> [EXERCISE OBJECTIVE]
Find and copy each line of the records where the string "MODE" shows up.

> [DATASET EXCERPTS]
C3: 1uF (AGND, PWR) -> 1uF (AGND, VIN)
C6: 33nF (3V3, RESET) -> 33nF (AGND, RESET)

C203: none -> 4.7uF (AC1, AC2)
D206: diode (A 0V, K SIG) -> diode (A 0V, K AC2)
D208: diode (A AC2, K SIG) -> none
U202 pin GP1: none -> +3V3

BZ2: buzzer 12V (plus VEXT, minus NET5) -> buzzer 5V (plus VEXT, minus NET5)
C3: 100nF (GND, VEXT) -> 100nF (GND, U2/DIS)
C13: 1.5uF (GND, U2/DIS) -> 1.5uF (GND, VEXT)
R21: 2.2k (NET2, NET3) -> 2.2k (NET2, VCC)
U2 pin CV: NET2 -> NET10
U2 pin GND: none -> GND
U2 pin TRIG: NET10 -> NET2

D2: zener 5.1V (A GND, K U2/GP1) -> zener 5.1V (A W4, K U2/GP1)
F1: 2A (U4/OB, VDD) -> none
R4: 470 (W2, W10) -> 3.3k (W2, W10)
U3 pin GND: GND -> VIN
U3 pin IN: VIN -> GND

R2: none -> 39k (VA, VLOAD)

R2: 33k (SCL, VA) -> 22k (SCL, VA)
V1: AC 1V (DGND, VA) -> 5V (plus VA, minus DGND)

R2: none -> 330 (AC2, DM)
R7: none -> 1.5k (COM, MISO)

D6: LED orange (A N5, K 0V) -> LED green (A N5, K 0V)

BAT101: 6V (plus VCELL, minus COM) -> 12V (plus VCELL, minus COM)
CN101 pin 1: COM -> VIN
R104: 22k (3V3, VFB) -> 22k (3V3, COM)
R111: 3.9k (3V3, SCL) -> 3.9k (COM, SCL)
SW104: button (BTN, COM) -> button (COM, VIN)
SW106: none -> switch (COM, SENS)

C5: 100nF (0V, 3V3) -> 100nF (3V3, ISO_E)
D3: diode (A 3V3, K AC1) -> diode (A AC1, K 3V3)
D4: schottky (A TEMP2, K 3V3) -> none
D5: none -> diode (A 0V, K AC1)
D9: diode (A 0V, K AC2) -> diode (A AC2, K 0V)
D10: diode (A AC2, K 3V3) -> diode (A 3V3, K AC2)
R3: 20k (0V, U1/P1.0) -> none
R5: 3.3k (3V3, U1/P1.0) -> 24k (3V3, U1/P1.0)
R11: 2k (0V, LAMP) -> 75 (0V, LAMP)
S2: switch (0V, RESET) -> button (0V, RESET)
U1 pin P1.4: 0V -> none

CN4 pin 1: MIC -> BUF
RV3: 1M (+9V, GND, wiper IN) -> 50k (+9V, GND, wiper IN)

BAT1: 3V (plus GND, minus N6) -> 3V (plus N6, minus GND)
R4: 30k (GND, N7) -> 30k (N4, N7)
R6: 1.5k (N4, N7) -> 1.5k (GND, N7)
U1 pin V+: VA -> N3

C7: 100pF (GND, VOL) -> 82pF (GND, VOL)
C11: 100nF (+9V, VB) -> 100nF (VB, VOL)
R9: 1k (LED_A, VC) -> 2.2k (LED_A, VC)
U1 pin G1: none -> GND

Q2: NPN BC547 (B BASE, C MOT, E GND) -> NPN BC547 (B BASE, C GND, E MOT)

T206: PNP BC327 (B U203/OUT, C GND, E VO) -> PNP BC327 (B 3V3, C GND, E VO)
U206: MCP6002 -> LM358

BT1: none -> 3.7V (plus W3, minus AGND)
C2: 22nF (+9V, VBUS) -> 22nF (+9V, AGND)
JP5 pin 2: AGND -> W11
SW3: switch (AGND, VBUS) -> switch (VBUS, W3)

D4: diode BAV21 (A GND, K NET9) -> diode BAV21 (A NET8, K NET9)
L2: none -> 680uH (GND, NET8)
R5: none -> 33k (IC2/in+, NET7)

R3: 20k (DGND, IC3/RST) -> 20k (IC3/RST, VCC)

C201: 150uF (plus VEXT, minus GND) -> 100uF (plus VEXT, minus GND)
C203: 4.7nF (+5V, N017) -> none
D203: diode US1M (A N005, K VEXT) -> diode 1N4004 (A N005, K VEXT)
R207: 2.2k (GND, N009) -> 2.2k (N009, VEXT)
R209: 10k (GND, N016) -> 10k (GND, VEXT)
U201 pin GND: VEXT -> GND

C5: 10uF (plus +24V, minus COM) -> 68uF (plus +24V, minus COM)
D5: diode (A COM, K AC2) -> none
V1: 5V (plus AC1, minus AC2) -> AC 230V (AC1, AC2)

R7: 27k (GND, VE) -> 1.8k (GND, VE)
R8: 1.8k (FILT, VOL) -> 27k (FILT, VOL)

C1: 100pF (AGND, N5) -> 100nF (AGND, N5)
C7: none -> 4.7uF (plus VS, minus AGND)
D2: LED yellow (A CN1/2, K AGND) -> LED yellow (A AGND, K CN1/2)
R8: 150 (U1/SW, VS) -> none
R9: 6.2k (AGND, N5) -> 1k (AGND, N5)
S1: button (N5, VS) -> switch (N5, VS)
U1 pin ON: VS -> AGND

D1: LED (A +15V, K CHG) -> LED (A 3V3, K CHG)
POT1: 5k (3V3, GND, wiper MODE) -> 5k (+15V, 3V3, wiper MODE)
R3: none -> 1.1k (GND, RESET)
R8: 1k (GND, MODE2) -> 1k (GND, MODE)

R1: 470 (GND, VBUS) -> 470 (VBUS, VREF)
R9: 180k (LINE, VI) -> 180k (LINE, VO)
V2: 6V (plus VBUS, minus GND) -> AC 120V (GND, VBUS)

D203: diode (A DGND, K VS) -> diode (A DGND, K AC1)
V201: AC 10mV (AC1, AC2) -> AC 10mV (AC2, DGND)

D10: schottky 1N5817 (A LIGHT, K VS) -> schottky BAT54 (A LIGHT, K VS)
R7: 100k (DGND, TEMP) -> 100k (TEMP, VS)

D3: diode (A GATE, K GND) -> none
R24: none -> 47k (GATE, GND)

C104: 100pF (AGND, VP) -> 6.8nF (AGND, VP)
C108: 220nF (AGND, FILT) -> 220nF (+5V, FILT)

> [REPLY TO THE EXERCISE]
POT1: 5k (3V3, GND, wiper MODE) -> 5k (+15V, 3V3, wiper MODE)
R8: 1k (GND, MODE2) -> 1k (GND, MODE)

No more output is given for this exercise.